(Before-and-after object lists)
────────────────

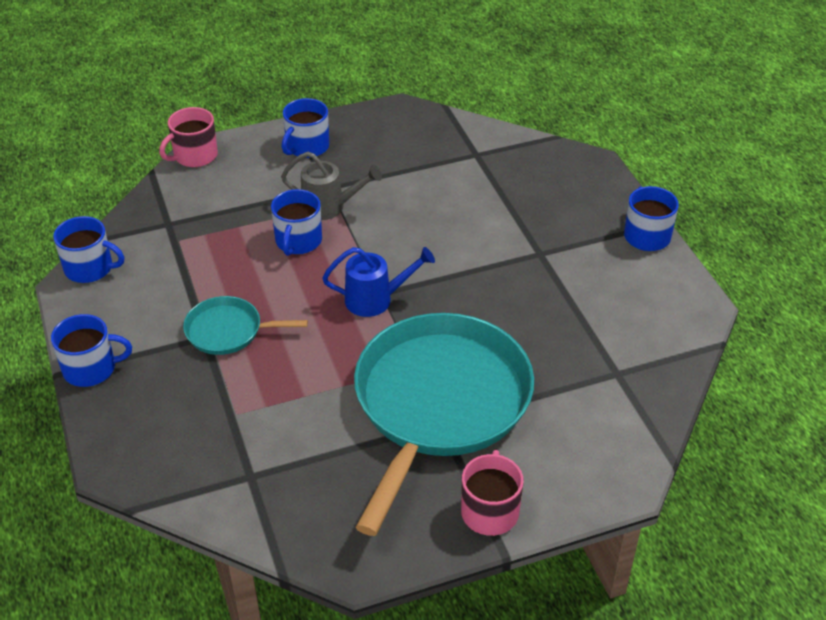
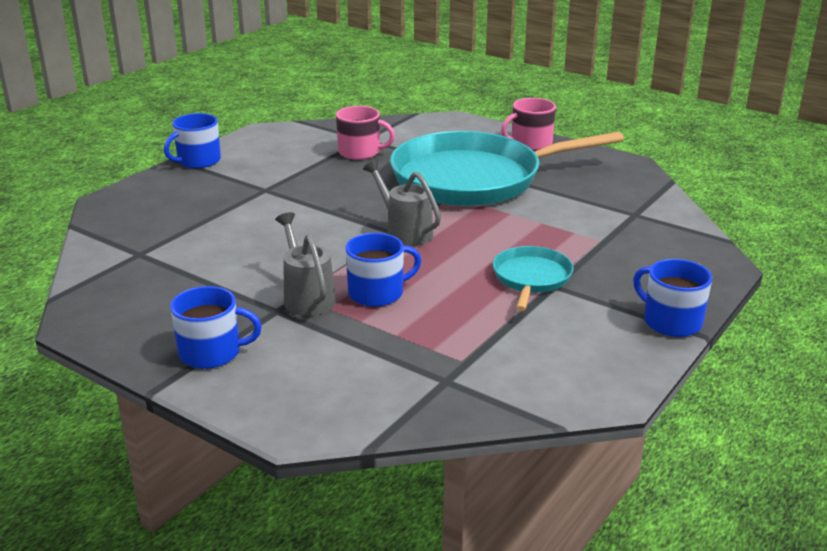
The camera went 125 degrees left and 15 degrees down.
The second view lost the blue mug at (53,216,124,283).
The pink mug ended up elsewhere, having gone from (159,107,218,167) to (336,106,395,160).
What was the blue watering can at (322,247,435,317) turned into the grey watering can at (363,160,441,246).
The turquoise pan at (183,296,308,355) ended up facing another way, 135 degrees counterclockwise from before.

────────────────

Look through the records and gather each line with the word "ended".

The pink mug ended up elsewhere, having gone from (159,107,218,167) to (336,106,395,160).
The turquoise pan at (183,296,308,355) ended up facing another way, 135 degrees counterclockwise from before.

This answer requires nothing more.